----- Available data

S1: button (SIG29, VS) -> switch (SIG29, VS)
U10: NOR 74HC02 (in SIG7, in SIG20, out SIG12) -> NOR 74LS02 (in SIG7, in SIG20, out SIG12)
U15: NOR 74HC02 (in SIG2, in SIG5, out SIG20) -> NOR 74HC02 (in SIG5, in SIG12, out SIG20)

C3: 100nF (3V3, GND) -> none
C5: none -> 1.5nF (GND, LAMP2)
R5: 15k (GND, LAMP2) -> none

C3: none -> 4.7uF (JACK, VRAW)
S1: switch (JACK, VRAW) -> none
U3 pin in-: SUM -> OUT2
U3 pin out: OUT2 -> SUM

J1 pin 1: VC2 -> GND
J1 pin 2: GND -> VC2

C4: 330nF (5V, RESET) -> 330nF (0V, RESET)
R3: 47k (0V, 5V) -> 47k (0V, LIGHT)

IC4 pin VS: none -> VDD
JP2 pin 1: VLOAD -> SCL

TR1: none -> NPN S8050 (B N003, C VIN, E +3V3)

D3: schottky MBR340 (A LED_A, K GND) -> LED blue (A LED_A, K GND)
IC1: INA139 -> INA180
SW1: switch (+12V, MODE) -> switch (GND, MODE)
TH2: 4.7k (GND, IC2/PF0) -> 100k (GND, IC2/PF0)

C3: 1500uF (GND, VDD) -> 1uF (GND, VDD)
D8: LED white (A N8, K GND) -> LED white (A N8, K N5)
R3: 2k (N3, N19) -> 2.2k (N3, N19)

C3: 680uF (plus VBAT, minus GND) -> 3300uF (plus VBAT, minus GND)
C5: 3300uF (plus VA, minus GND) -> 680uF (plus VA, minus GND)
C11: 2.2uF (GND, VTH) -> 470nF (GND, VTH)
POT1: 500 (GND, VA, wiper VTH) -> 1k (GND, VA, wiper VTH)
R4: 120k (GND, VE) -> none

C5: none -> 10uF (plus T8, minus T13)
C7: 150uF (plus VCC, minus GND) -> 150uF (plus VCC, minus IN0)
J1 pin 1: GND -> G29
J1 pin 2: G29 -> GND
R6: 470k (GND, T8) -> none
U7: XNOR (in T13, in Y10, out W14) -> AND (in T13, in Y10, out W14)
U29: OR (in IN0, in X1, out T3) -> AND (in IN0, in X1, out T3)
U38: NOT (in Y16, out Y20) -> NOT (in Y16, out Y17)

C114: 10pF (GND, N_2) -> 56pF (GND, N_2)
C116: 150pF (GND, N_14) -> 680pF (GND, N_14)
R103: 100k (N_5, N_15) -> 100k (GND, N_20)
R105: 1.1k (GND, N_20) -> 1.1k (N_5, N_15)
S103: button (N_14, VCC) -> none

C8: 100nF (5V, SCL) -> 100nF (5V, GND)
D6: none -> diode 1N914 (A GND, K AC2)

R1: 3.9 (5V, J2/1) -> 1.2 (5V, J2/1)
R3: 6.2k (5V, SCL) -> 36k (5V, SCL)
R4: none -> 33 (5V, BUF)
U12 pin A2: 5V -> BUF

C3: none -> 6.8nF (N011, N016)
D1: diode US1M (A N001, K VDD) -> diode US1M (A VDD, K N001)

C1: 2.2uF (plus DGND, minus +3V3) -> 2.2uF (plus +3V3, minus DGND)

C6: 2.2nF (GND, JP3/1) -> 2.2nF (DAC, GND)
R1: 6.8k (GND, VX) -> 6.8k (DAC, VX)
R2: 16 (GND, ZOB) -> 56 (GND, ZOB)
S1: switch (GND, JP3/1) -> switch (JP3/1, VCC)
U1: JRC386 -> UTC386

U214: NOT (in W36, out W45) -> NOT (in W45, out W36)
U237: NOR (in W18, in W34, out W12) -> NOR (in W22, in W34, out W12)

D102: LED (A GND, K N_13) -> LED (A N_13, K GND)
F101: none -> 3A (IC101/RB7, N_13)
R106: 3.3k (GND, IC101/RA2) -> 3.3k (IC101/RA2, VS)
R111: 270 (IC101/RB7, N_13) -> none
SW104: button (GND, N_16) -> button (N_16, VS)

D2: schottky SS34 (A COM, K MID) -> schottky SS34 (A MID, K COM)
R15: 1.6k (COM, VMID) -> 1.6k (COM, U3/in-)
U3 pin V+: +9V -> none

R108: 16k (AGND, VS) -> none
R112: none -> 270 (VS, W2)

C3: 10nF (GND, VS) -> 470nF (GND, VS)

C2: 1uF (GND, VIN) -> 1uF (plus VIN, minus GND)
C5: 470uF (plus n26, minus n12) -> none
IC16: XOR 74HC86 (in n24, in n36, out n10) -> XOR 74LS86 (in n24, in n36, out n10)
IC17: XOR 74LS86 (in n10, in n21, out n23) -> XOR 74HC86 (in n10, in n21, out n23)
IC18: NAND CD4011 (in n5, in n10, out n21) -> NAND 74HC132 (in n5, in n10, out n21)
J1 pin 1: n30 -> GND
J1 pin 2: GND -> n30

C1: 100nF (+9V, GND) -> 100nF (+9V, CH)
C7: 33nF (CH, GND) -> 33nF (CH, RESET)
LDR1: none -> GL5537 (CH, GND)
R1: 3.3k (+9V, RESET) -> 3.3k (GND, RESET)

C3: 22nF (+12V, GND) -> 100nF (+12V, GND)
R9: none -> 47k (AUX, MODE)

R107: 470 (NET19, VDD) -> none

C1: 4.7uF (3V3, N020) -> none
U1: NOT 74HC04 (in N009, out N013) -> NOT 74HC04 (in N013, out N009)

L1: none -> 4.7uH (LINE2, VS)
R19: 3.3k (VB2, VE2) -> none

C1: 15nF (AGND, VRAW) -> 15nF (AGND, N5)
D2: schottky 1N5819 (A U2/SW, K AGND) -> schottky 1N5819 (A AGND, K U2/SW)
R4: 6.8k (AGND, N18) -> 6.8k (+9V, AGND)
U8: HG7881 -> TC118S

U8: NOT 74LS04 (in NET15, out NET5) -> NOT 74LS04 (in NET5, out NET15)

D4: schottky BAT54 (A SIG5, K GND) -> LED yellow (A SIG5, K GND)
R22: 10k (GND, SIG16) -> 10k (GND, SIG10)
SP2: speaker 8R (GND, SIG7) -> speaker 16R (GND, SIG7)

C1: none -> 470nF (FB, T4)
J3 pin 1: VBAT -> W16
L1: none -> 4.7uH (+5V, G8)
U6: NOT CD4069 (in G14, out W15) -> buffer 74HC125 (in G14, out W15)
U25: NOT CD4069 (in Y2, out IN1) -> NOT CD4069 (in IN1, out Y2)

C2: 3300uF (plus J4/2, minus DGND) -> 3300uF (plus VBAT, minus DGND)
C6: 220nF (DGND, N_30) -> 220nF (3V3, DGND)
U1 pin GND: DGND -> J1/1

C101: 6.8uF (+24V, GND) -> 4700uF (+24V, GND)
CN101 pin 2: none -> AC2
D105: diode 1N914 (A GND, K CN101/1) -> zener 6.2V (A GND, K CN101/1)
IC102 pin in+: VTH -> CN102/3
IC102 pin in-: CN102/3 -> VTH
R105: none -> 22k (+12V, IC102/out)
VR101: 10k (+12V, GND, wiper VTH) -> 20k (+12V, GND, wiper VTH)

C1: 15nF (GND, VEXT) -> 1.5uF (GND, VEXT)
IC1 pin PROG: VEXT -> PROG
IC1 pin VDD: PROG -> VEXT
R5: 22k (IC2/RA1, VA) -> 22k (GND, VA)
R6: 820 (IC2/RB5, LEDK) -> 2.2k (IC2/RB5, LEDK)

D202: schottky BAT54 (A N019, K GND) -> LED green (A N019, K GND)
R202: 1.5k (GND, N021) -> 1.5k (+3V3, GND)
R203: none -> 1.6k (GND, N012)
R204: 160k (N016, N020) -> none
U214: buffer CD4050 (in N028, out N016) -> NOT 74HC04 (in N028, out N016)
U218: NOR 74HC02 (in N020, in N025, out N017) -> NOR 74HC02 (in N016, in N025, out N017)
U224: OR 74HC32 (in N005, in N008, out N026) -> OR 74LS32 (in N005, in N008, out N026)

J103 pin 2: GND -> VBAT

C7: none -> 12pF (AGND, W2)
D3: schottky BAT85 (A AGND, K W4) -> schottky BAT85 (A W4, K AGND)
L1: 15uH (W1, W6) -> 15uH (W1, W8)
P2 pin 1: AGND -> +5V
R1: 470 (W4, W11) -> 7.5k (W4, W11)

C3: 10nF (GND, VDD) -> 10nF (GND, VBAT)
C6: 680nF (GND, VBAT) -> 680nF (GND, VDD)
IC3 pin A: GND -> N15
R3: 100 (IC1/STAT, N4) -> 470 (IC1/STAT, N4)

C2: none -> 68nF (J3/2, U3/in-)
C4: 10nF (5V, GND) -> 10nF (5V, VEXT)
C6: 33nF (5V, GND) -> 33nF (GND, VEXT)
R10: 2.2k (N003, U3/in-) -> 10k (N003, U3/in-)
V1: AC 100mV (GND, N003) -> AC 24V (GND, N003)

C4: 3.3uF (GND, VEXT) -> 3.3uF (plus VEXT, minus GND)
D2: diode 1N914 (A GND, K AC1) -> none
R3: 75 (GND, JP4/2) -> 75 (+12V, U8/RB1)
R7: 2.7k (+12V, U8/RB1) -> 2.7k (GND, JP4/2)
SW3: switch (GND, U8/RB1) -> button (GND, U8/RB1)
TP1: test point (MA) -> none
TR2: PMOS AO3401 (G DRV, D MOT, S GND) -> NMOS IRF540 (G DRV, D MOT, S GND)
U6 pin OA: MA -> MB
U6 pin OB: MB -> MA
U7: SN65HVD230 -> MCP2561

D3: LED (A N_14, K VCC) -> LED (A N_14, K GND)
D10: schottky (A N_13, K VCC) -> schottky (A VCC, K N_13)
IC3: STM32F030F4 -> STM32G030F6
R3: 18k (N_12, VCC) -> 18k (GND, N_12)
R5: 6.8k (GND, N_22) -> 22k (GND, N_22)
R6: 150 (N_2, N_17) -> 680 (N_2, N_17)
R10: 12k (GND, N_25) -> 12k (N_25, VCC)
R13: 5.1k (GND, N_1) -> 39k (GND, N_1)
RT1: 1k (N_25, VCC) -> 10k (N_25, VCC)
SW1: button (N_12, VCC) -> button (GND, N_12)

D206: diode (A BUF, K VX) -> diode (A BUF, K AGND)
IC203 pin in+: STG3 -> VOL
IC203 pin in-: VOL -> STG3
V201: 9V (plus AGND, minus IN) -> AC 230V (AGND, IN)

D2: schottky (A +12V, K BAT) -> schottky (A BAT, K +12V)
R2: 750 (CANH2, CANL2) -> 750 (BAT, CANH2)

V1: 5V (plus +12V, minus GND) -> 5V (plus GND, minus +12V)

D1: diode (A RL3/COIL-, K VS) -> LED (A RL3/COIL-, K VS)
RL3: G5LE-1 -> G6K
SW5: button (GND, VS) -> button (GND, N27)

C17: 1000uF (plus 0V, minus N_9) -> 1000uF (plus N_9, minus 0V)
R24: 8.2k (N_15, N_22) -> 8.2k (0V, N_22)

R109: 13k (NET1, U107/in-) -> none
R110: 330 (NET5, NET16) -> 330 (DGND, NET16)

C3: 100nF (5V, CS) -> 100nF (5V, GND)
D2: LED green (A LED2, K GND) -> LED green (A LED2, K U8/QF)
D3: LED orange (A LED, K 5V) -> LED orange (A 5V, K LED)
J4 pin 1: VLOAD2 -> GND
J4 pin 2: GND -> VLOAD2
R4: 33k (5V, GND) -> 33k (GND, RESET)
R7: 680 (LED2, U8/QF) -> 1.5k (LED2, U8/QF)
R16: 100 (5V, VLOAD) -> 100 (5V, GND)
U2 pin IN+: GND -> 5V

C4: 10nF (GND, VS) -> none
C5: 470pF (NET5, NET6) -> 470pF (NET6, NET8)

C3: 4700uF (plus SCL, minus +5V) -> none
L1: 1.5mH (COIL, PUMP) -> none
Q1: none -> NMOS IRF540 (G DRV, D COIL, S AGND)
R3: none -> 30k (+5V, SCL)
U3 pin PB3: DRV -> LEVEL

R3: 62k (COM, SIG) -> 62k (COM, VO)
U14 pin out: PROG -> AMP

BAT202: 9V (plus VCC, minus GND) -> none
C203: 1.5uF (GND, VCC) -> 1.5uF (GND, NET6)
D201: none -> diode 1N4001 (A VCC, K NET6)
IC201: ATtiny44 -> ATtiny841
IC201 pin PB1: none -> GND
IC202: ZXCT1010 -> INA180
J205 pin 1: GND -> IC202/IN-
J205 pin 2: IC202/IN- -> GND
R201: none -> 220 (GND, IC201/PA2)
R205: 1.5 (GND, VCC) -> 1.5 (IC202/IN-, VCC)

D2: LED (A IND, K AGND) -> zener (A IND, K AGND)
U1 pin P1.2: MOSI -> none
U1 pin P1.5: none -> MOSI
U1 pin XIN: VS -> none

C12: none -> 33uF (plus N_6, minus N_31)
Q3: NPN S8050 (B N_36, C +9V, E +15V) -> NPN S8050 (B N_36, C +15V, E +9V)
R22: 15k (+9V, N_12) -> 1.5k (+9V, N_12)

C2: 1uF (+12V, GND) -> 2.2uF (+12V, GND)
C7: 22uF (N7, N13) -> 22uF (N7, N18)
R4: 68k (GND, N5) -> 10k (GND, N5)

----------

Task brief » Which lines above run from the one containing "C1: 15nF (GND, VEXT) -> 1.5uF (GND, VEXT)" down to the one containing "U218: NOR 74HC02"? Repeat exactly those, both ends included, and nothing else.

Solution »
C1: 15nF (GND, VEXT) -> 1.5uF (GND, VEXT)
IC1 pin PROG: VEXT -> PROG
IC1 pin VDD: PROG -> VEXT
R5: 22k (IC2/RA1, VA) -> 22k (GND, VA)
R6: 820 (IC2/RB5, LEDK) -> 2.2k (IC2/RB5, LEDK)

D202: schottky BAT54 (A N019, K GND) -> LED green (A N019, K GND)
R202: 1.5k (GND, N021) -> 1.5k (+3V3, GND)
R203: none -> 1.6k (GND, N012)
R204: 160k (N016, N020) -> none
U214: buffer CD4050 (in N028, out N016) -> NOT 74HC04 (in N028, out N016)
U218: NOR 74HC02 (in N020, in N025, out N017) -> NOR 74HC02 (in N016, in N025, out N017)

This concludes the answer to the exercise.